**Problem requirements:**
Your task is to write out exactly the lines from the line containing "U1: buffer CD4050 (in N_7, out N_6) -> none" through the end of the records, inclusive at both ends.

**Records provided:**

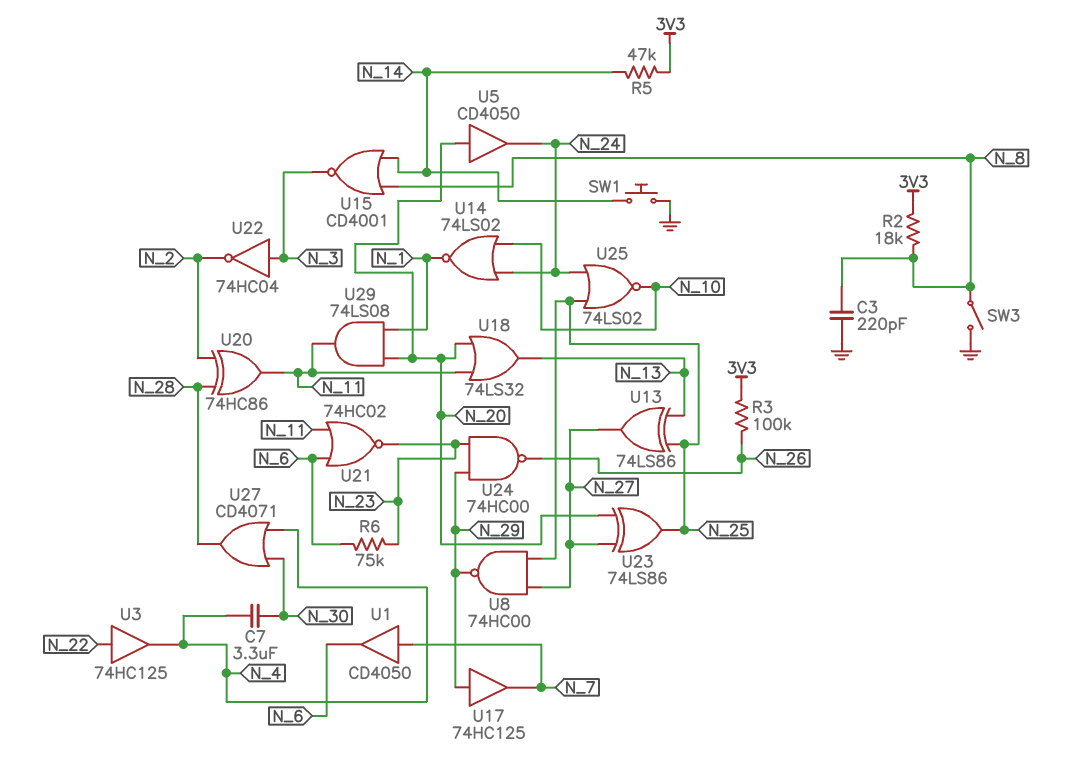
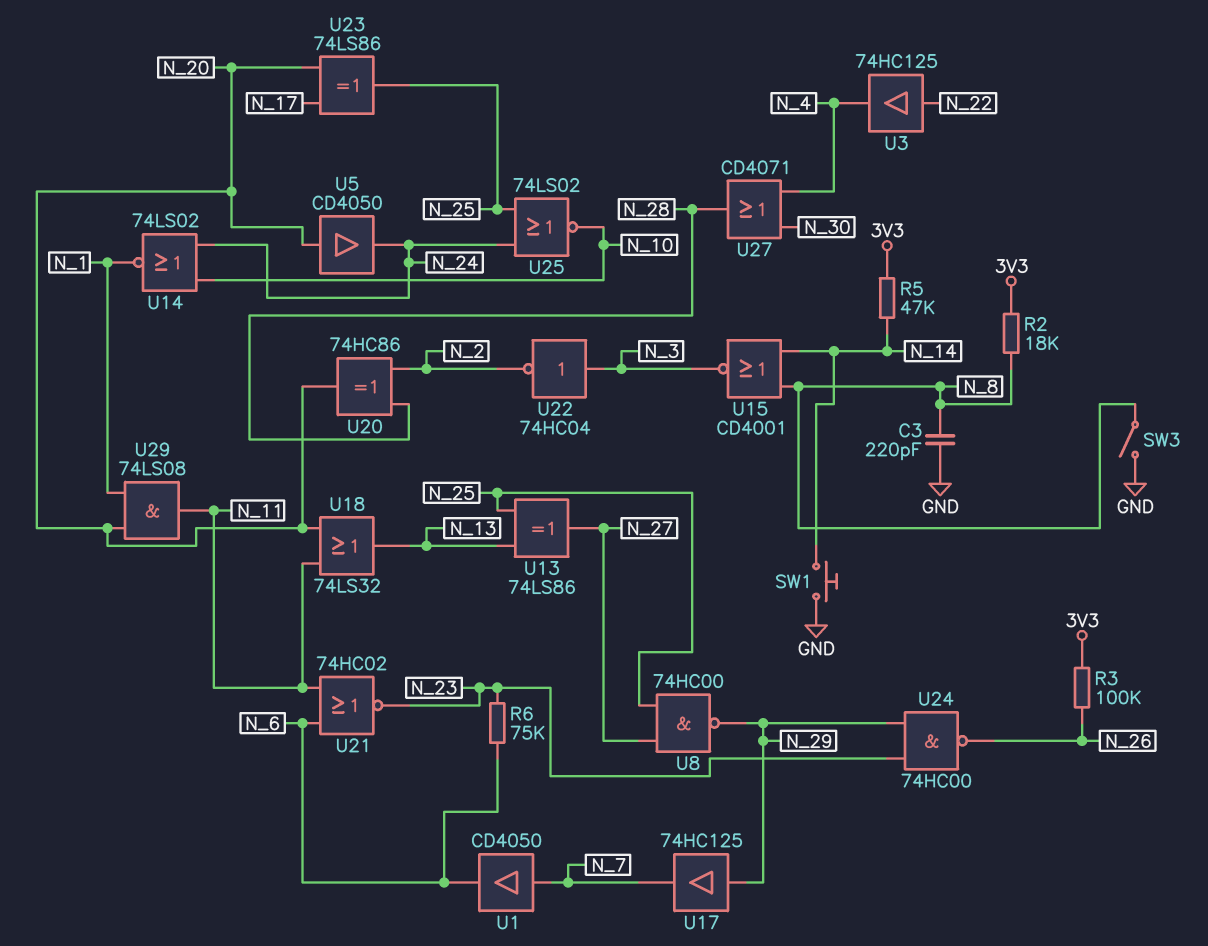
C7: 3.3uF (N_4, N_30) -> none
U20: XOR 74HC86 (in N_2, in N_28, out N_11) -> XOR 74HC86 (in N_2, in N_28, out N_20)
U23: XOR 74LS86 (in N_20, in N_27, out N_25) -> XOR 74LS86 (in N_17, in N_20, out N_25)

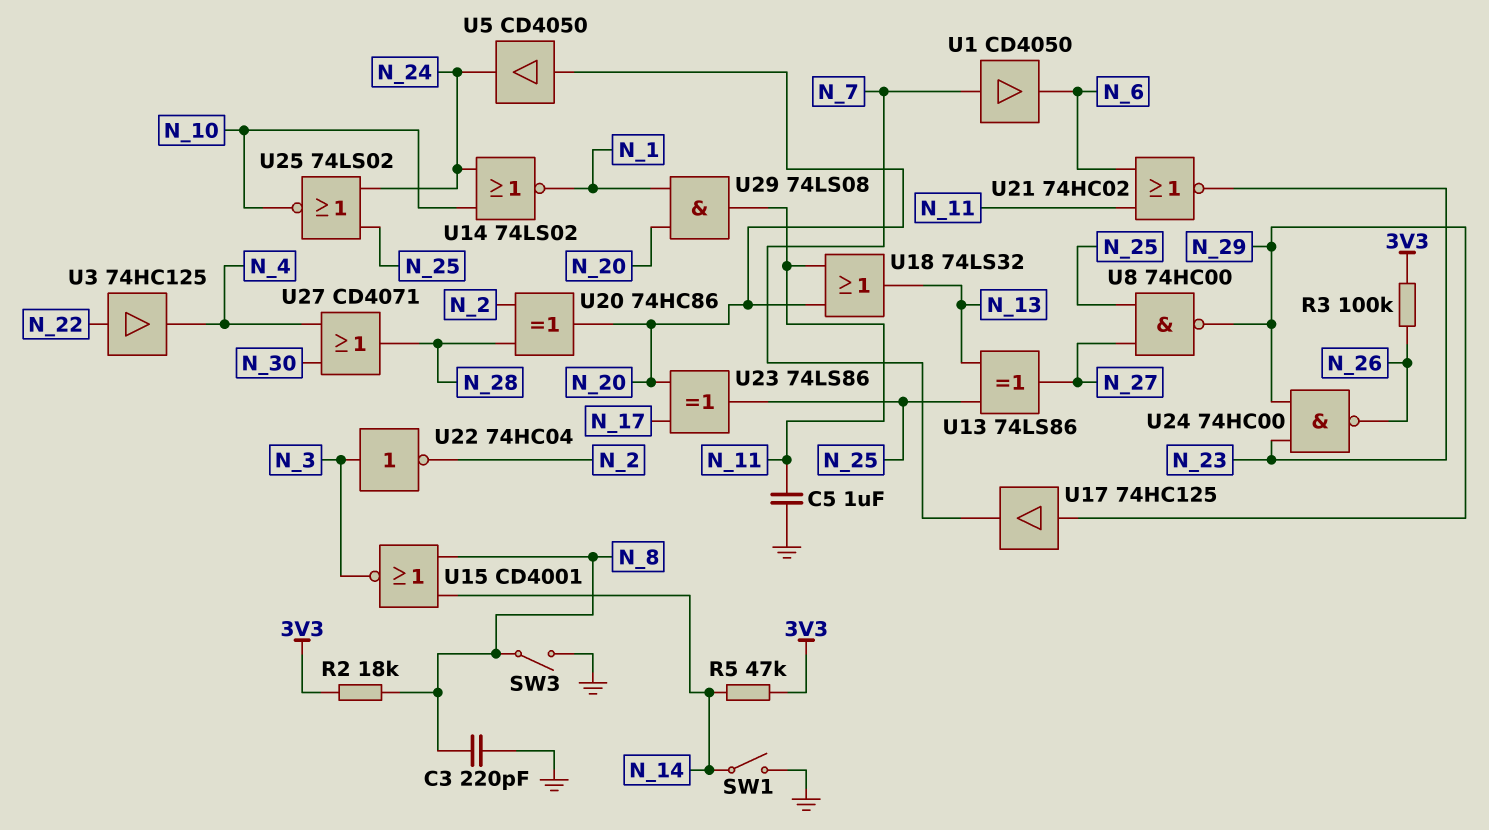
C5: none -> 1uF (GND, N_11)
R6: 75k (N_6, N_23) -> none
SW1: button (GND, N_14) -> switch (GND, N_14)

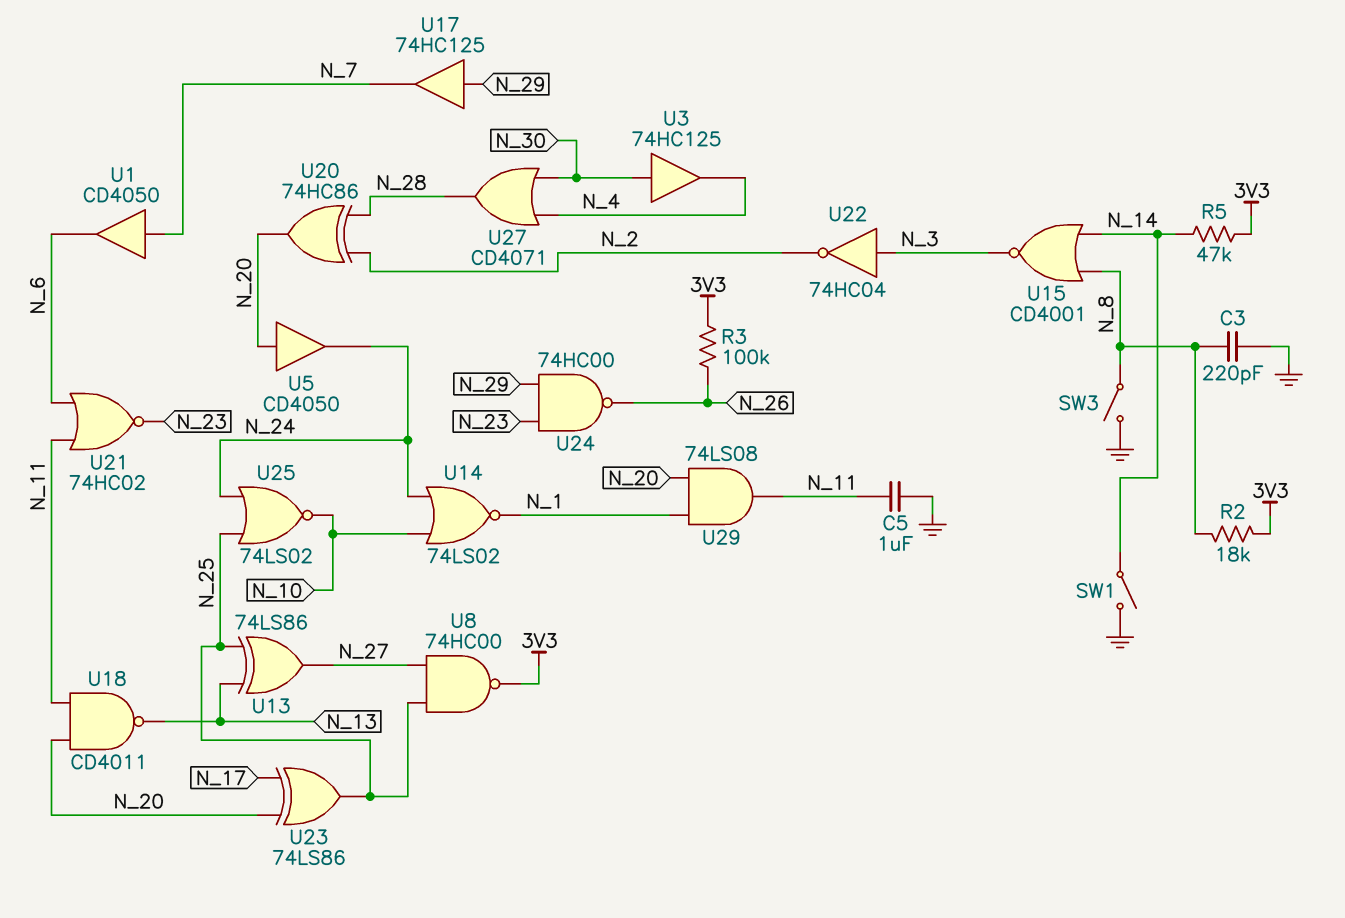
U3: buffer 74HC125 (in N_22, out N_4) -> buffer 74HC125 (in N_30, out N_4)
U8: NAND 74HC00 (in N_25, in N_27, out N_29) -> NAND 74HC00 (in N_25, in N_27, out 3V3)
U18: OR 74LS32 (in N_11, in N_20, out N_13) -> NAND CD4011 (in N_11, in N_20, out N_13)

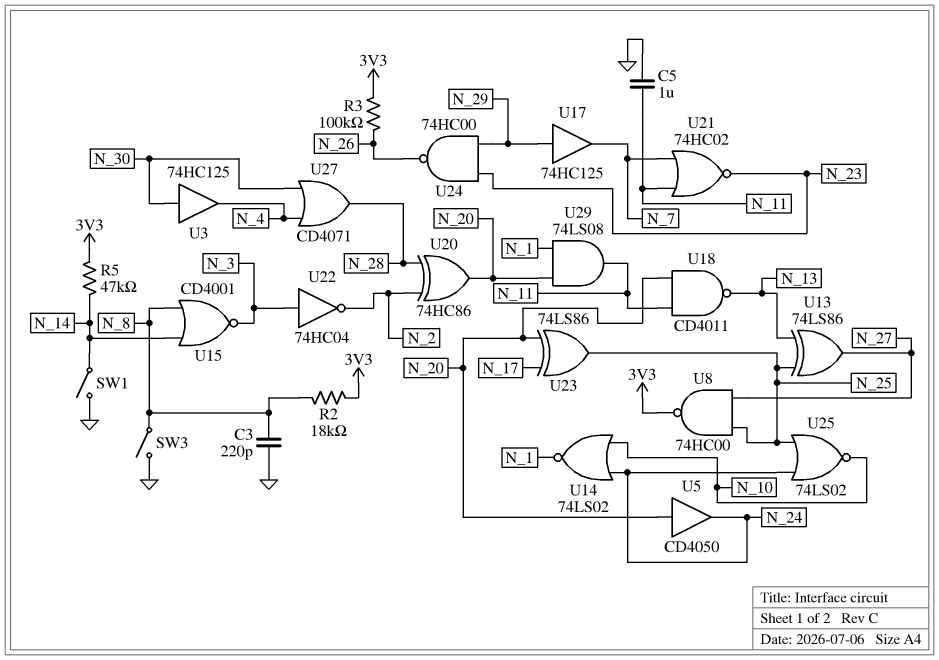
U1: buffer CD4050 (in N_7, out N_6) -> none
U21: NOR 74HC02 (in N_6, in N_11, out N_23) -> NOR 74HC02 (in N_7, in N_11, out N_23)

**Written solution:**
U1: buffer CD4050 (in N_7, out N_6) -> none
U21: NOR 74HC02 (in N_6, in N_11, out N_23) -> NOR 74HC02 (in N_7, in N_11, out N_23)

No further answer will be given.